• TASK TO CARRY OUT
Those lines of the following listing which contain the string "brown" should be returned.

• SOURCE MATERIAL
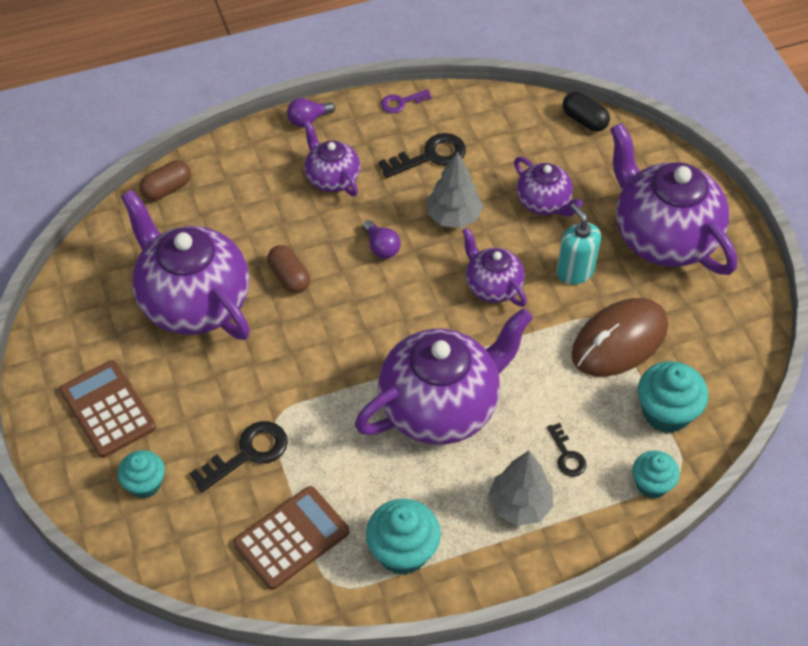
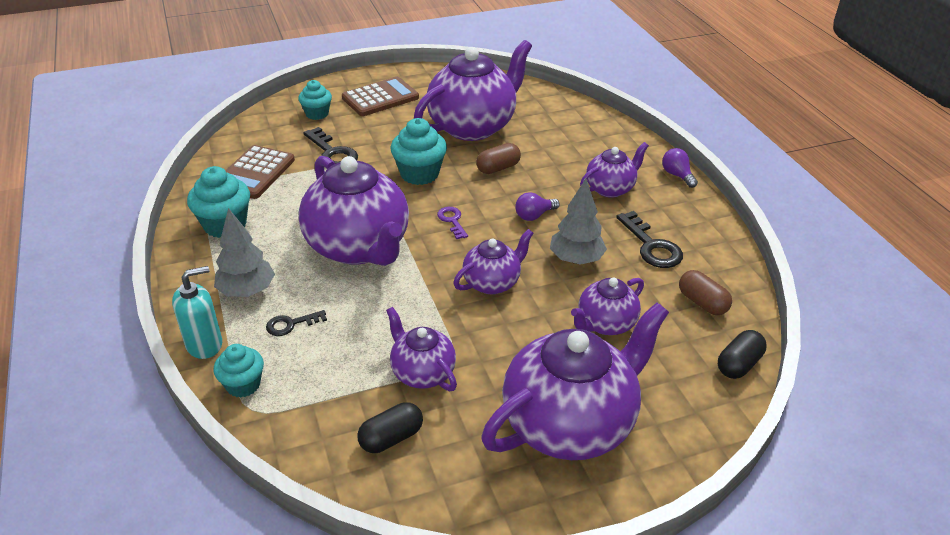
camera: 90 degrees right, 15 degrees down
(167, 189) = (582, 111): brown capsule -> brown capsule (702, 303)
(291, 538) = (255, 173): brown calculator -> brown calculator turned 60 degrees clockwise
(401, 102) = (717, 229): purple key -> purple key (452, 221)
(575, 271) = (514, 343): turquoise soap dispenser -> turquoise soap dispenser (204, 344)
(619, 340) = (422, 372): brown mouse -> purple teapot
(666, 412) = (326, 404): turquoise cupcake -> turquoise cupcake (419, 174)
(696, 360) = (391, 438): none -> black capsule

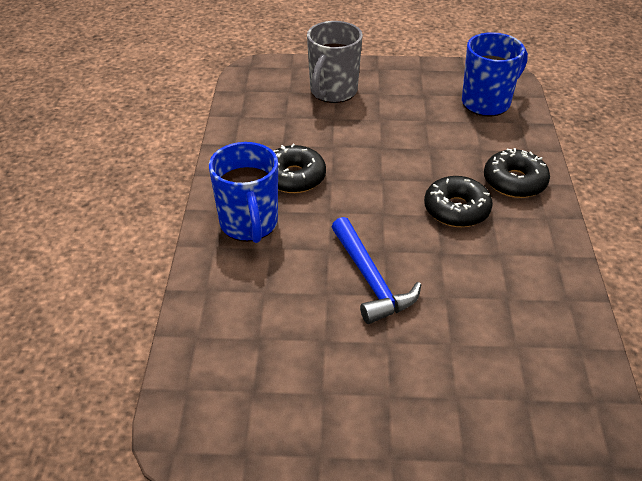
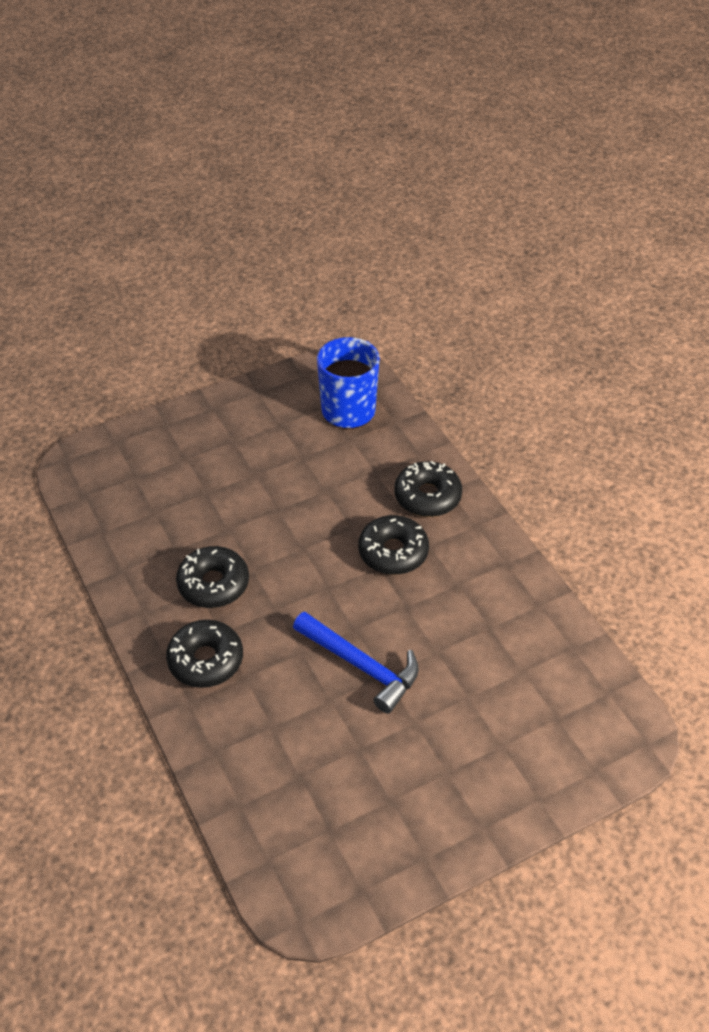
camera: 30 degrees left, 5 degrees up
(249, 225) = (206, 660): blue mug -> black donut
(332, 92) = (183, 458): grey mug -> none

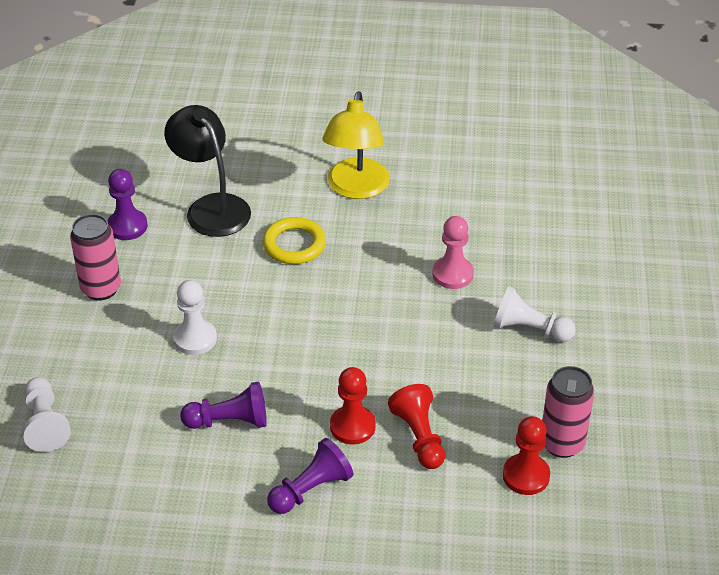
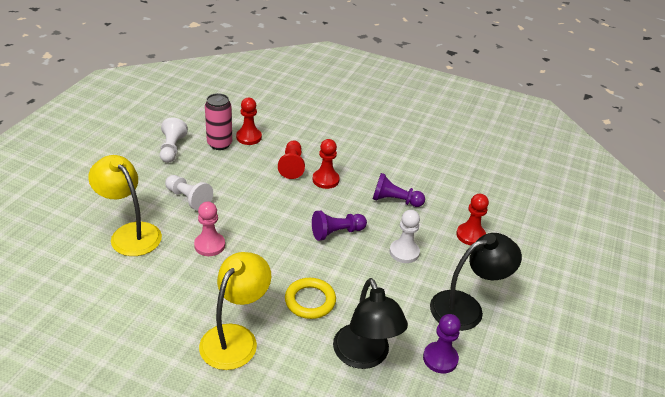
camera: 165 degrees left, 5 degrees down
(45, 424) = (506, 228): white pawn -> white pawn (172, 149)
(101, 289) = (466, 307): pink can -> black lamp
(101, 394) = (470, 235): none -> red pawn
(311, 489) = (361, 160): purple pawn -> purple pawn (336, 232)
(560, 261) = (130, 233): none -> yellow lamp

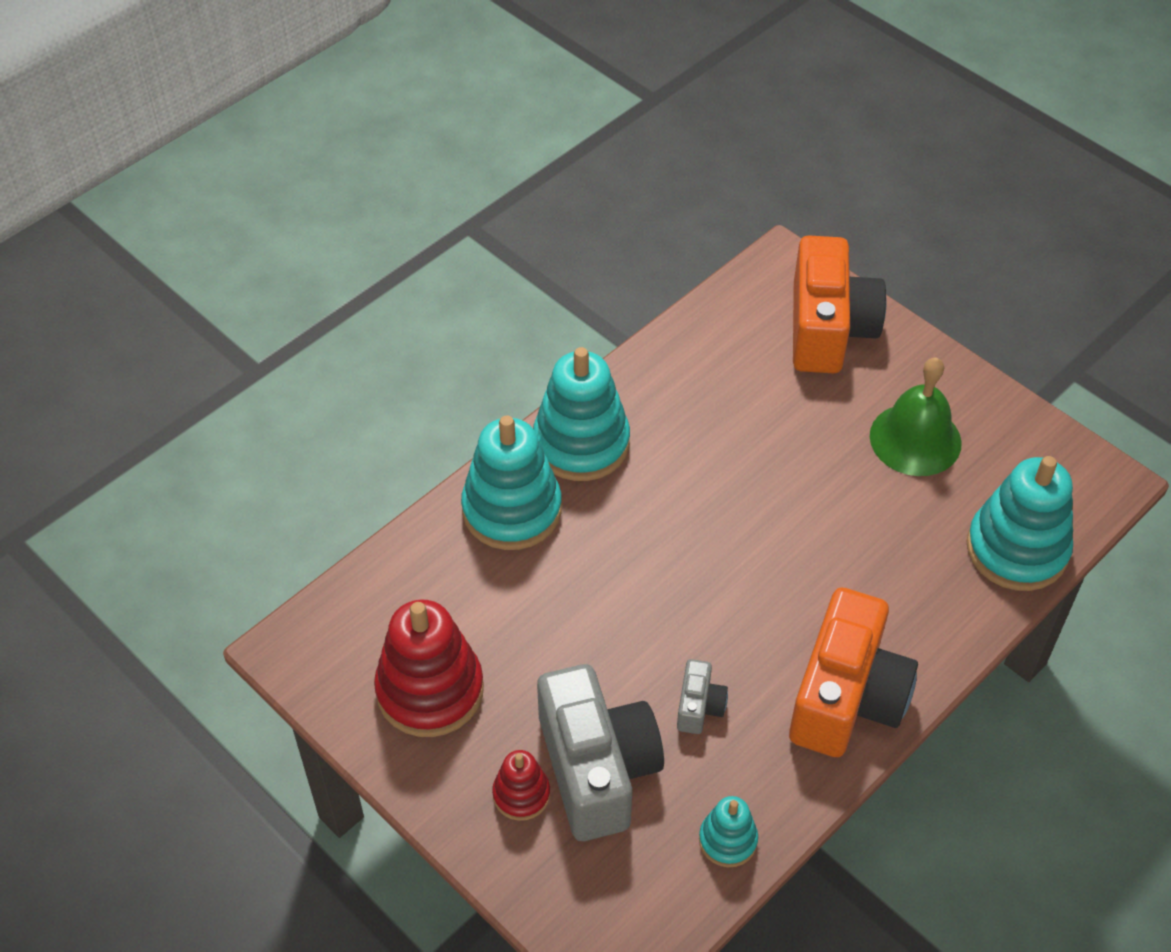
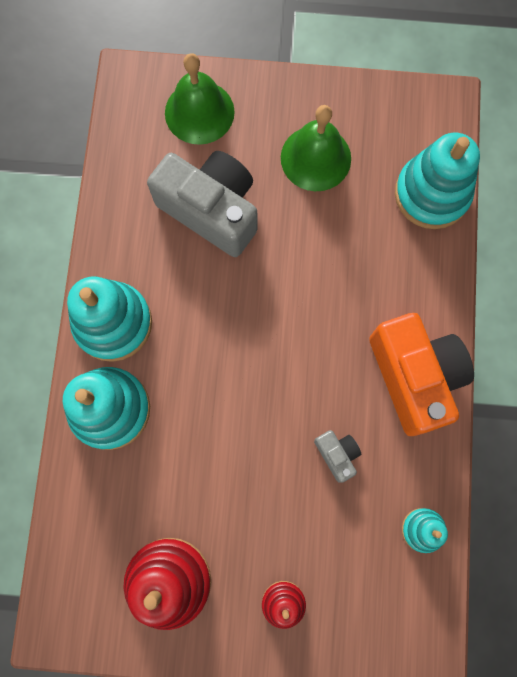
camera: 40 degrees left, 25 degrees up
(597, 768) = (312, 547): grey camera -> grey camera (211, 210)
(828, 329) = (199, 112): orange camera -> green bell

• RESULT
(167, 189) = (582, 111): brown capsule -> brown capsule (702, 303)
(291, 538) = (255, 173): brown calculator -> brown calculator turned 60 degrees clockwise
(619, 340) = (422, 372): brown mouse -> purple teapot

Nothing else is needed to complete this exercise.